(Your task)
Transcribe every line of the records verbatim.

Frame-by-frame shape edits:
_ _ _ _ _ _ _

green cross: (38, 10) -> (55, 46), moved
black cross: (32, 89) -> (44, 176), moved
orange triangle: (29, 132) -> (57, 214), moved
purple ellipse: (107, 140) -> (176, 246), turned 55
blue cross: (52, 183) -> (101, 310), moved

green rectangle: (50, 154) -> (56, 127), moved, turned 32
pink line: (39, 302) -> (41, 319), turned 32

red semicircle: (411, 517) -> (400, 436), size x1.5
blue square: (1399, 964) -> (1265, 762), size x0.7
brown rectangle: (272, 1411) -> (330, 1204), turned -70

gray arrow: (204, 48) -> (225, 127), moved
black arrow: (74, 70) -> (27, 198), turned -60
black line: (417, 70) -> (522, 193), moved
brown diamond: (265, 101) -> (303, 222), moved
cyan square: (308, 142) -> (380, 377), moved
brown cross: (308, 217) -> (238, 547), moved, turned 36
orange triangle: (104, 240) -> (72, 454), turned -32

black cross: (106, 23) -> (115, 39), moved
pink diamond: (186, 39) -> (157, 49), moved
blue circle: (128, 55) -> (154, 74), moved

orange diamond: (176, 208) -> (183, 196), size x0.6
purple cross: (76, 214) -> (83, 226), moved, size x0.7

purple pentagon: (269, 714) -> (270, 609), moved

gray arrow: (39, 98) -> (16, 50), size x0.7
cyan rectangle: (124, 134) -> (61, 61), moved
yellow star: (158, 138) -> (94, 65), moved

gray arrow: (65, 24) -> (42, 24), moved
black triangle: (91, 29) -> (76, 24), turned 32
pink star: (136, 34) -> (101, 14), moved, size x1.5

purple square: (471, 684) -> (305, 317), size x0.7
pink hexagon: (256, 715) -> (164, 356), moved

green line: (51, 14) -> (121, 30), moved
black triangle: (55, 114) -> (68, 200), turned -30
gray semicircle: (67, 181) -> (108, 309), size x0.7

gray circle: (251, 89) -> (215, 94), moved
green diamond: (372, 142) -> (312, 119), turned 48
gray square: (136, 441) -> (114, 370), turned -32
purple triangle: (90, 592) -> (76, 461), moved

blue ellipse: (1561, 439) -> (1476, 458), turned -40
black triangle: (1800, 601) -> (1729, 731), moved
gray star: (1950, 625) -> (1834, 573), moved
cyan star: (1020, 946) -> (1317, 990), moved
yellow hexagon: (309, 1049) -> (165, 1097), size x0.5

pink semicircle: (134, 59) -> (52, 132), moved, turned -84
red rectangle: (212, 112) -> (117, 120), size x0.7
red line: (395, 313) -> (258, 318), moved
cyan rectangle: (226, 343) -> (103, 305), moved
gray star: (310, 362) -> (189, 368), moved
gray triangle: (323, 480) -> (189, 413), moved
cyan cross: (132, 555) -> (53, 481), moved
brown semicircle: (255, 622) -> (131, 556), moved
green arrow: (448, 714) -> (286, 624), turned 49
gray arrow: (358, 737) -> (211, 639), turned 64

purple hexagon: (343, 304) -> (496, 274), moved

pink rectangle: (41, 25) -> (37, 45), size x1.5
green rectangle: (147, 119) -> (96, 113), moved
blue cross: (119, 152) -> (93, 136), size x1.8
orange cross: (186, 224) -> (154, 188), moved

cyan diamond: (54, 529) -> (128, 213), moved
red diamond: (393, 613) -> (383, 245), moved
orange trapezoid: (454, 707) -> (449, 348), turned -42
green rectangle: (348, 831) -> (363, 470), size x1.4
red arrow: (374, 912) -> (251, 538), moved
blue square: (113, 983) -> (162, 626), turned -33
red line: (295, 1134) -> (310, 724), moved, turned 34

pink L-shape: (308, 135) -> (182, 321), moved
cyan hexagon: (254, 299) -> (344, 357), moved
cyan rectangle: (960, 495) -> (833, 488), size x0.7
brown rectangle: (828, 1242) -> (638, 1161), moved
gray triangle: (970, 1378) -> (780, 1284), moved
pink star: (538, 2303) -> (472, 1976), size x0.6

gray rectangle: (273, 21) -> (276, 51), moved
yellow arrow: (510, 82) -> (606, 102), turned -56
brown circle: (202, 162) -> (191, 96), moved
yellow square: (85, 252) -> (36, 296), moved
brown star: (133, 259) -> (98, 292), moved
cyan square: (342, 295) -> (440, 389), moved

_ _ _ _ _ _ _

(Written reply)
green cross: (38, 10) -> (55, 46), moved
black cross: (32, 89) -> (44, 176), moved
orange triangle: (29, 132) -> (57, 214), moved
purple ellipse: (107, 140) -> (176, 246), turned 55
blue cross: (52, 183) -> (101, 310), moved

green rectangle: (50, 154) -> (56, 127), moved, turned 32
pink line: (39, 302) -> (41, 319), turned 32

red semicircle: (411, 517) -> (400, 436), size x1.5
blue square: (1399, 964) -> (1265, 762), size x0.7
brown rectangle: (272, 1411) -> (330, 1204), turned -70

gray arrow: (204, 48) -> (225, 127), moved
black arrow: (74, 70) -> (27, 198), turned -60
black line: (417, 70) -> (522, 193), moved
brown diamond: (265, 101) -> (303, 222), moved
cyan square: (308, 142) -> (380, 377), moved
brown cross: (308, 217) -> (238, 547), moved, turned 36
orange triangle: (104, 240) -> (72, 454), turned -32

black cross: (106, 23) -> (115, 39), moved
pink diamond: (186, 39) -> (157, 49), moved
blue circle: (128, 55) -> (154, 74), moved

orange diamond: (176, 208) -> (183, 196), size x0.6
purple cross: (76, 214) -> (83, 226), moved, size x0.7

purple pentagon: (269, 714) -> (270, 609), moved

gray arrow: (39, 98) -> (16, 50), size x0.7
cyan rectangle: (124, 134) -> (61, 61), moved
yellow star: (158, 138) -> (94, 65), moved

gray arrow: (65, 24) -> (42, 24), moved
black triangle: (91, 29) -> (76, 24), turned 32
pink star: (136, 34) -> (101, 14), moved, size x1.5

purple square: (471, 684) -> (305, 317), size x0.7
pink hexagon: (256, 715) -> (164, 356), moved

green line: (51, 14) -> (121, 30), moved
black triangle: (55, 114) -> (68, 200), turned -30
gray semicircle: (67, 181) -> (108, 309), size x0.7

gray circle: (251, 89) -> (215, 94), moved
green diamond: (372, 142) -> (312, 119), turned 48
gray square: (136, 441) -> (114, 370), turned -32
purple triangle: (90, 592) -> (76, 461), moved

blue ellipse: (1561, 439) -> (1476, 458), turned -40
black triangle: (1800, 601) -> (1729, 731), moved
gray star: (1950, 625) -> (1834, 573), moved
cyan star: (1020, 946) -> (1317, 990), moved
yellow hexagon: (309, 1049) -> (165, 1097), size x0.5

pink semicircle: (134, 59) -> (52, 132), moved, turned -84
red rectangle: (212, 112) -> (117, 120), size x0.7
red line: (395, 313) -> (258, 318), moved
cyan rectangle: (226, 343) -> (103, 305), moved
gray star: (310, 362) -> (189, 368), moved
gray triangle: (323, 480) -> (189, 413), moved
cyan cross: (132, 555) -> (53, 481), moved
brown semicircle: (255, 622) -> (131, 556), moved
green arrow: (448, 714) -> (286, 624), turned 49
gray arrow: (358, 737) -> (211, 639), turned 64

purple hexagon: (343, 304) -> (496, 274), moved

pink rectangle: (41, 25) -> (37, 45), size x1.5
green rectangle: (147, 119) -> (96, 113), moved
blue cross: (119, 152) -> (93, 136), size x1.8
orange cross: (186, 224) -> (154, 188), moved

cyan diamond: (54, 529) -> (128, 213), moved
red diamond: (393, 613) -> (383, 245), moved
orange trapezoid: (454, 707) -> (449, 348), turned -42
green rectangle: (348, 831) -> (363, 470), size x1.4
red arrow: (374, 912) -> (251, 538), moved
blue square: (113, 983) -> (162, 626), turned -33
red line: (295, 1134) -> (310, 724), moved, turned 34

pink L-shape: (308, 135) -> (182, 321), moved
cyan hexagon: (254, 299) -> (344, 357), moved
cyan rectangle: (960, 495) -> (833, 488), size x0.7
brown rectangle: (828, 1242) -> (638, 1161), moved
gray triangle: (970, 1378) -> (780, 1284), moved
pink star: (538, 2303) -> (472, 1976), size x0.6

gray rectangle: (273, 21) -> (276, 51), moved
yellow arrow: (510, 82) -> (606, 102), turned -56
brown circle: (202, 162) -> (191, 96), moved
yellow square: (85, 252) -> (36, 296), moved
brown star: (133, 259) -> (98, 292), moved
cyan square: (342, 295) -> (440, 389), moved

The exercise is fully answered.